── DATA FOR THIS EXERCISE

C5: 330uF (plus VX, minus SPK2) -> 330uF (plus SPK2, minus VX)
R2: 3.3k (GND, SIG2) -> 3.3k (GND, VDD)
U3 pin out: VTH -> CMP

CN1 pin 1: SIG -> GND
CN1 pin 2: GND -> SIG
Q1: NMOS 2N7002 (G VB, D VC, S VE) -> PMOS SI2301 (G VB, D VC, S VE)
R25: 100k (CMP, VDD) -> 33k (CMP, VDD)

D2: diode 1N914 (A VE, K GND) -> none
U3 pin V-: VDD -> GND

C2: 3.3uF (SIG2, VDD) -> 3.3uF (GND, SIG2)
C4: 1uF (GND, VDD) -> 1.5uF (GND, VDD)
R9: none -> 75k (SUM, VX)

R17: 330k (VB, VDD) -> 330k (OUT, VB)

────
── DATA FOR THIS EXERCISE

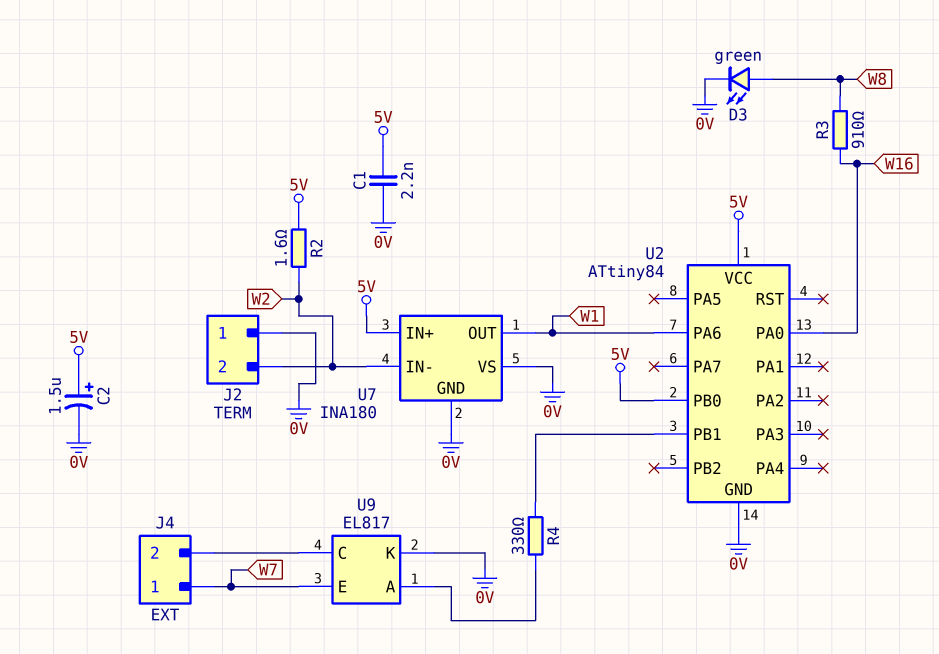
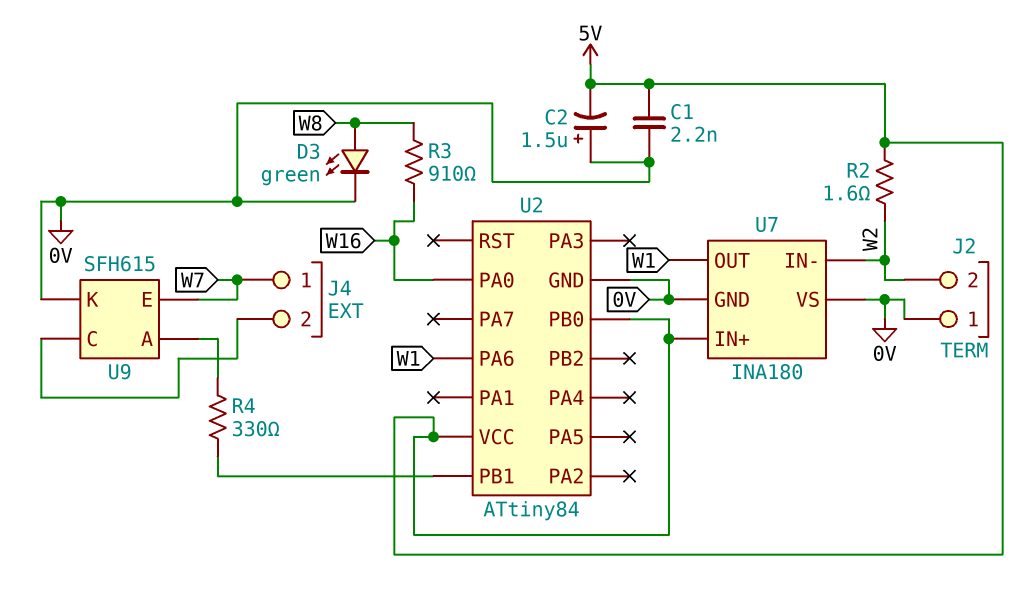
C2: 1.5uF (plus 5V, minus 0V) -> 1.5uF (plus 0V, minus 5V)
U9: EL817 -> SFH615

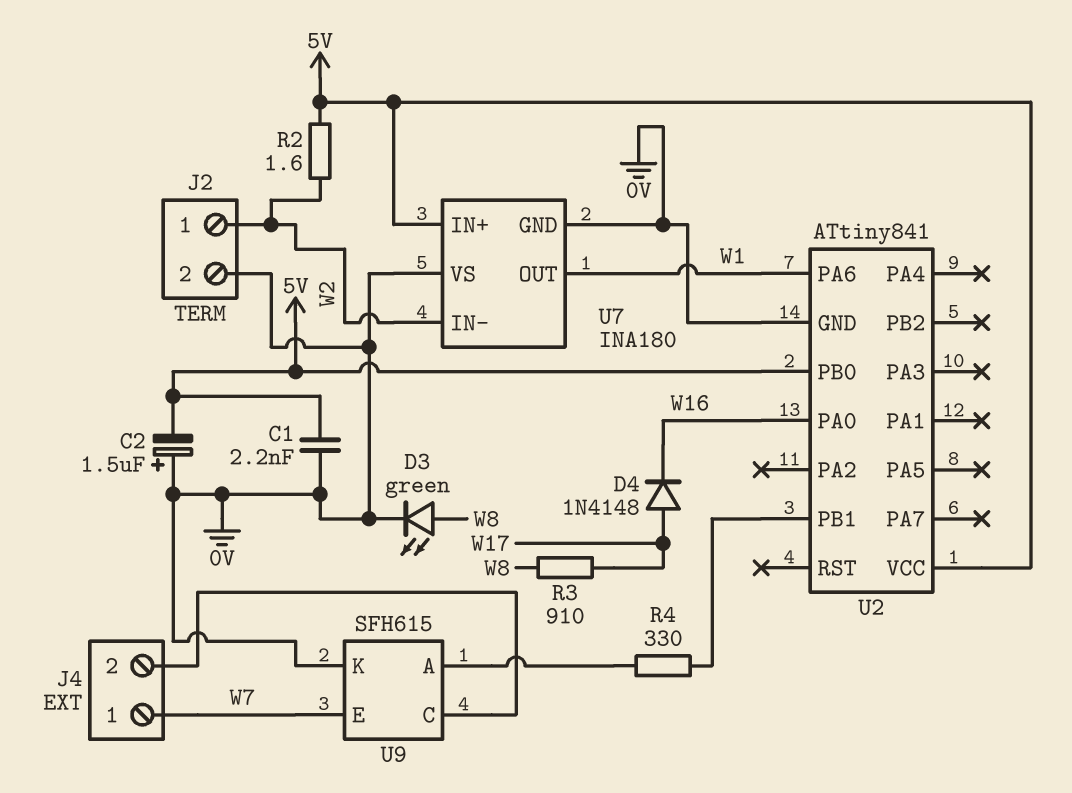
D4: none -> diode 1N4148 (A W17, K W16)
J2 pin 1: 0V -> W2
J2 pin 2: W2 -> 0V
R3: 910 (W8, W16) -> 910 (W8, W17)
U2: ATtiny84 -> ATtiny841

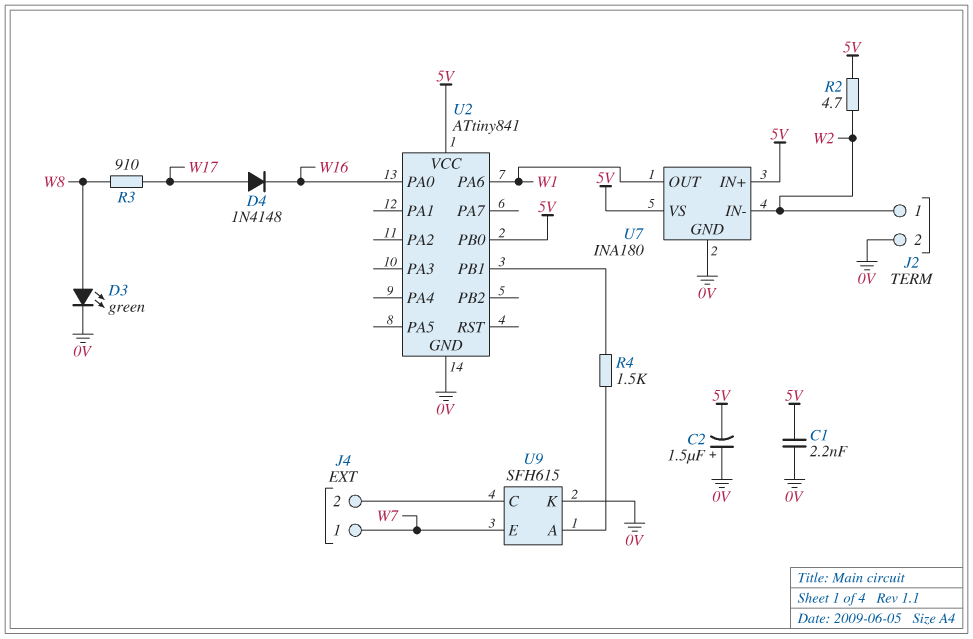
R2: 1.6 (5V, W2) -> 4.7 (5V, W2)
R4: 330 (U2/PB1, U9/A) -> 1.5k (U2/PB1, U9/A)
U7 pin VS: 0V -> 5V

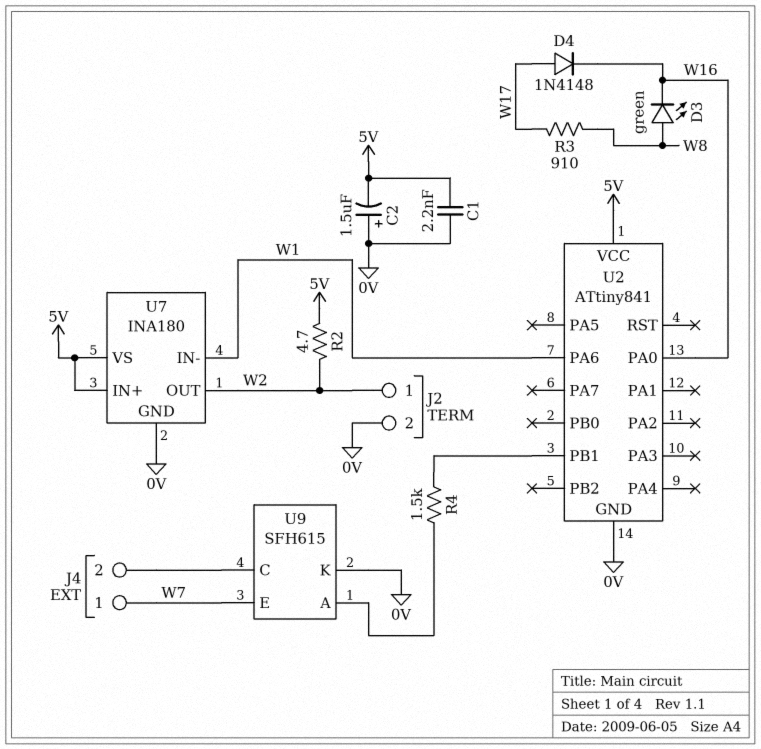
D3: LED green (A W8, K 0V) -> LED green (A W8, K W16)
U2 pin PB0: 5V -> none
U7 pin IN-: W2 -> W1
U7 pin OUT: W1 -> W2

────

*PROBLEM DESCRIPTION*: What is needed is a verbatim copy of every line in the records above from the one containing "C5: 330uF (plus" down to the one containing "R17: 330k (VB, VDD) -> 330k (OUT, VB)", both included, and nothing more.

*TASK RESPONSE*:
C5: 330uF (plus VX, minus SPK2) -> 330uF (plus SPK2, minus VX)
R2: 3.3k (GND, SIG2) -> 3.3k (GND, VDD)
U3 pin out: VTH -> CMP

CN1 pin 1: SIG -> GND
CN1 pin 2: GND -> SIG
Q1: NMOS 2N7002 (G VB, D VC, S VE) -> PMOS SI2301 (G VB, D VC, S VE)
R25: 100k (CMP, VDD) -> 33k (CMP, VDD)

D2: diode 1N914 (A VE, K GND) -> none
U3 pin V-: VDD -> GND

C2: 3.3uF (SIG2, VDD) -> 3.3uF (GND, SIG2)
C4: 1uF (GND, VDD) -> 1.5uF (GND, VDD)
R9: none -> 75k (SUM, VX)

R17: 330k (VB, VDD) -> 330k (OUT, VB)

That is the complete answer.